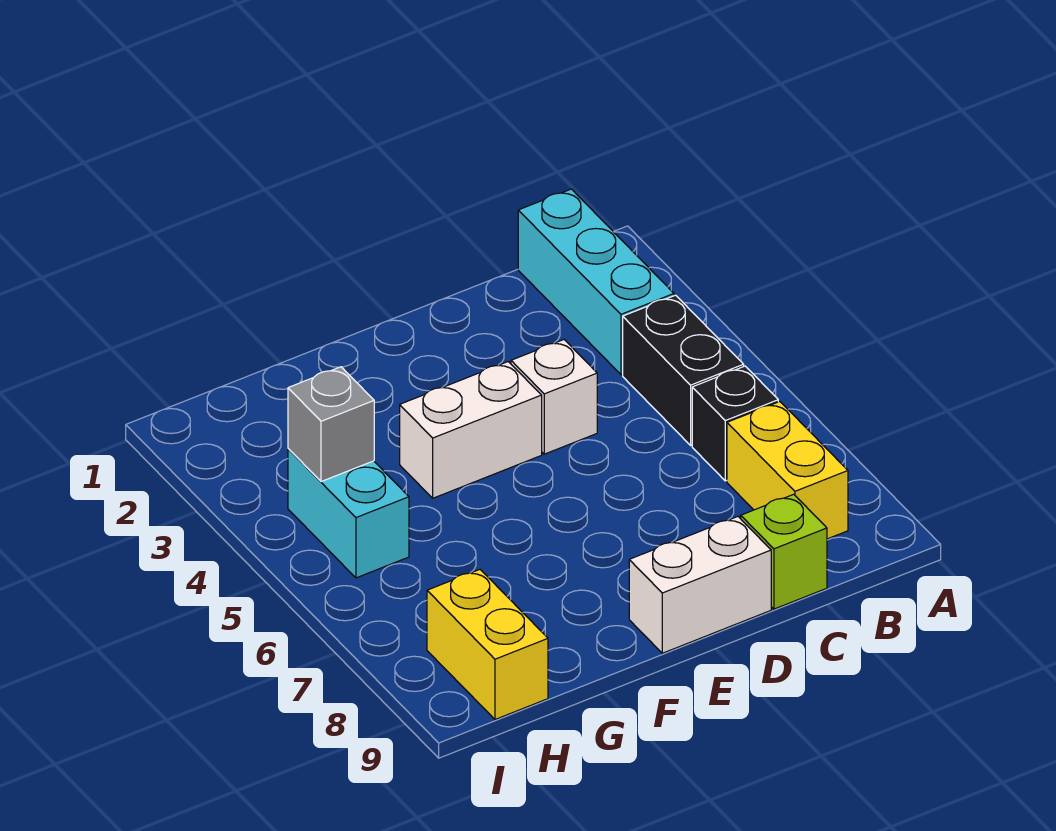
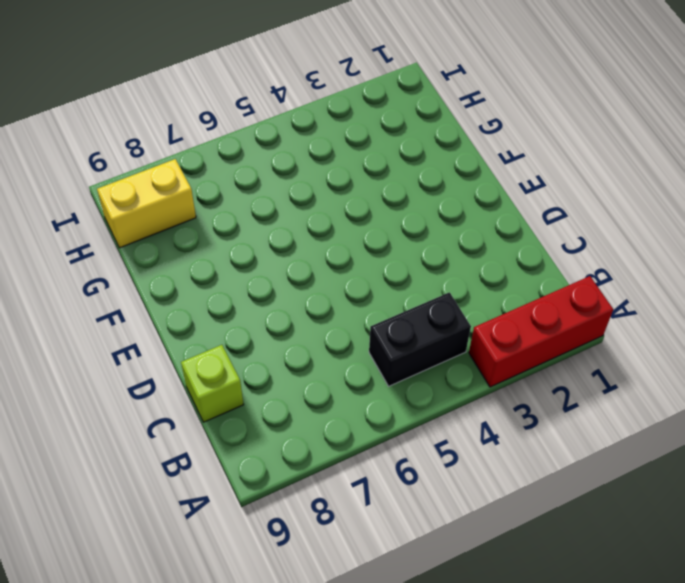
red 1x3 brick [469,276,613,387] -> none
none -> cyan 1x3 brick [518,189,674,375]
none -> black 1x1 brick [692,366,778,481]

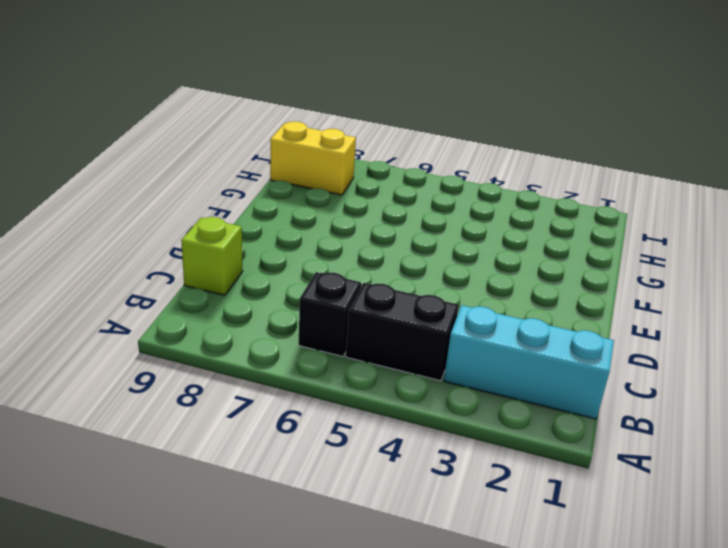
none -> yellow 1x2 brick [727,402,848,539]
none -> white 1x1 brick [511,340,597,454]

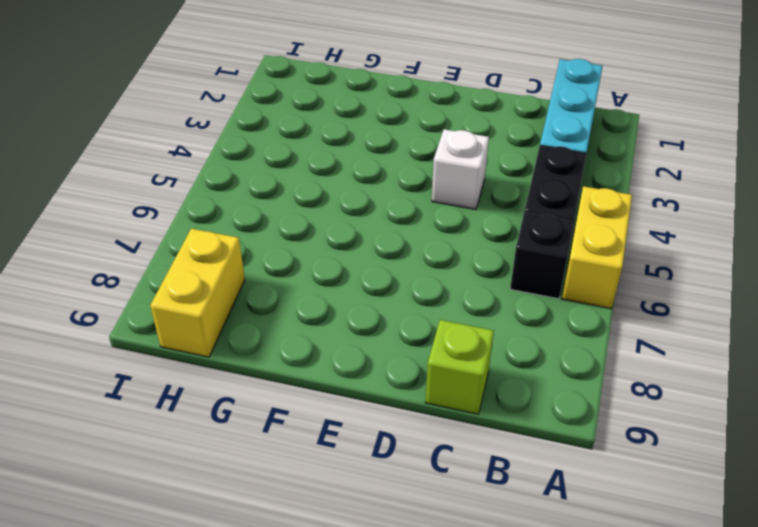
yellow 1x2 brick [562,186,632,309] -> yellow 1x2 brick moved to [727,402,848,539]
none -> white 1x2 brick [629,517,771,653]
none -> white 1x2 brick [400,362,542,498]

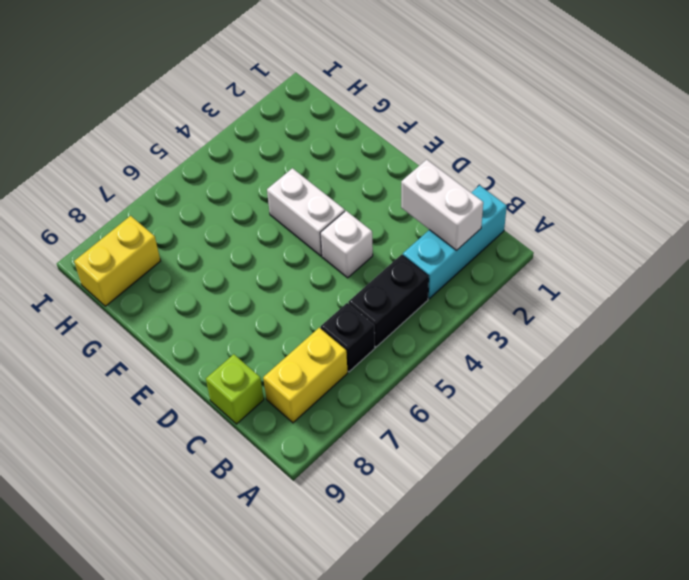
white 1x2 brick [401,160,483,250] -> white 1x2 brick moved to [629,517,771,653]
none -> cyan 1x2 brick [288,449,409,578]
none -> grey 1x1 brick [288,367,374,482]

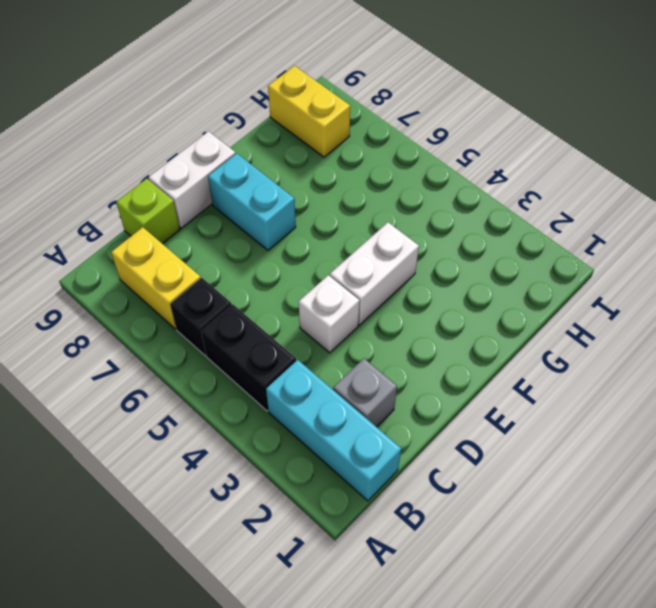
grey 1x1 brick [333,358,397,427] -> grey 1x1 brick moved to [288,367,374,482]
cyan 1x2 brick [208,153,296,250] -> cyan 1x2 brick moved to [288,449,409,578]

■ ■ ■ ■ ■

- Exercise aim: Please copy each line of the records above in which the word "cyan" can be found.

- Response:
none -> cyan 1x3 brick [518,189,674,375]
none -> cyan 1x2 brick [288,449,409,578]
cyan 1x2 brick [208,153,296,250] -> cyan 1x2 brick moved to [288,449,409,578]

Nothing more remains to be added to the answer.